ASSIGNMENT
Among the entries below, find each line holding "orange" and return it.

Spatial reasoning data

════════════════

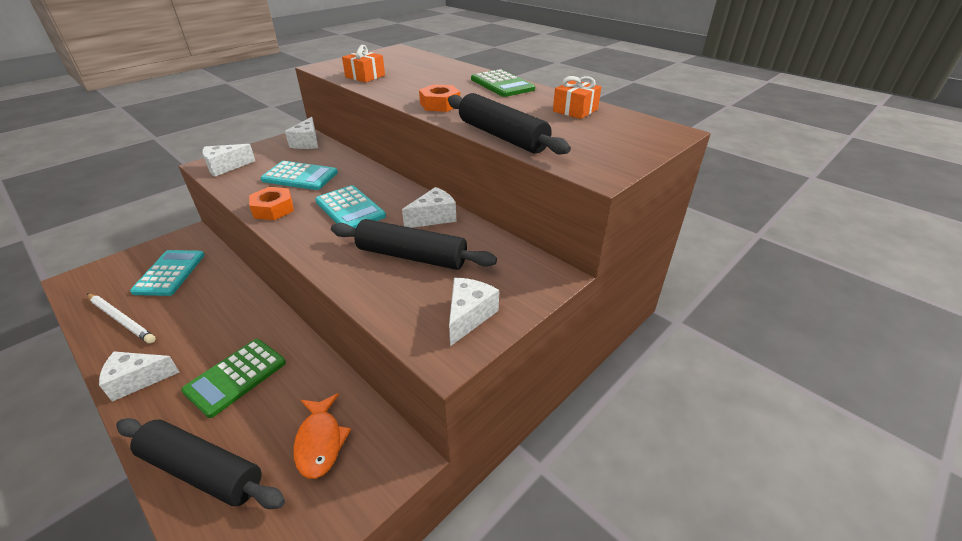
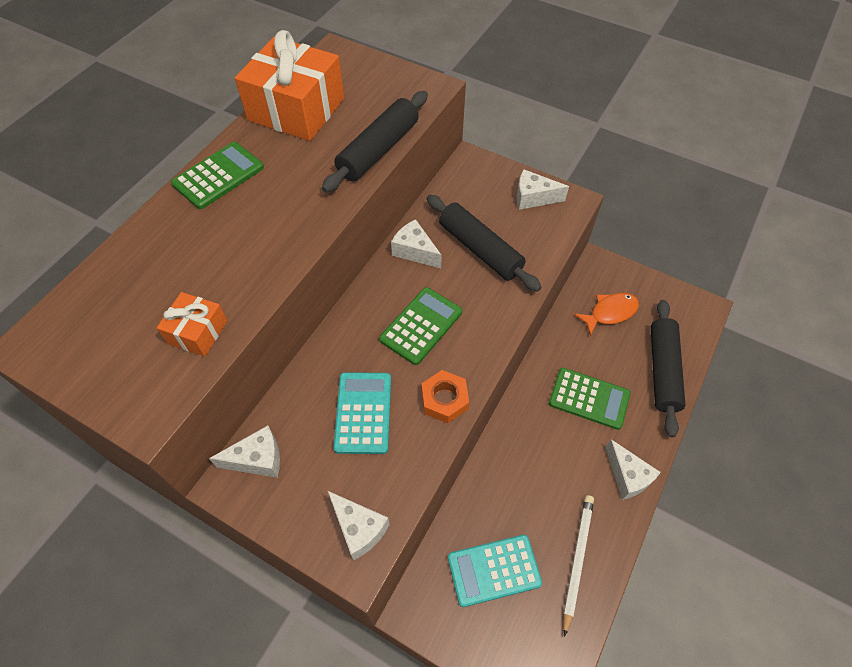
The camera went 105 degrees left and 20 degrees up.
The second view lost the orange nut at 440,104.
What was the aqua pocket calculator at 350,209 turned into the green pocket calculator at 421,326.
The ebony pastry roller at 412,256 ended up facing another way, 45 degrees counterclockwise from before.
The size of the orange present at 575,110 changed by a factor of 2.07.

════════════════

SOLVED PROBLEM
The second view lost the orange nut at 440,104.
The size of the orange present at 575,110 changed by a factor of 2.07.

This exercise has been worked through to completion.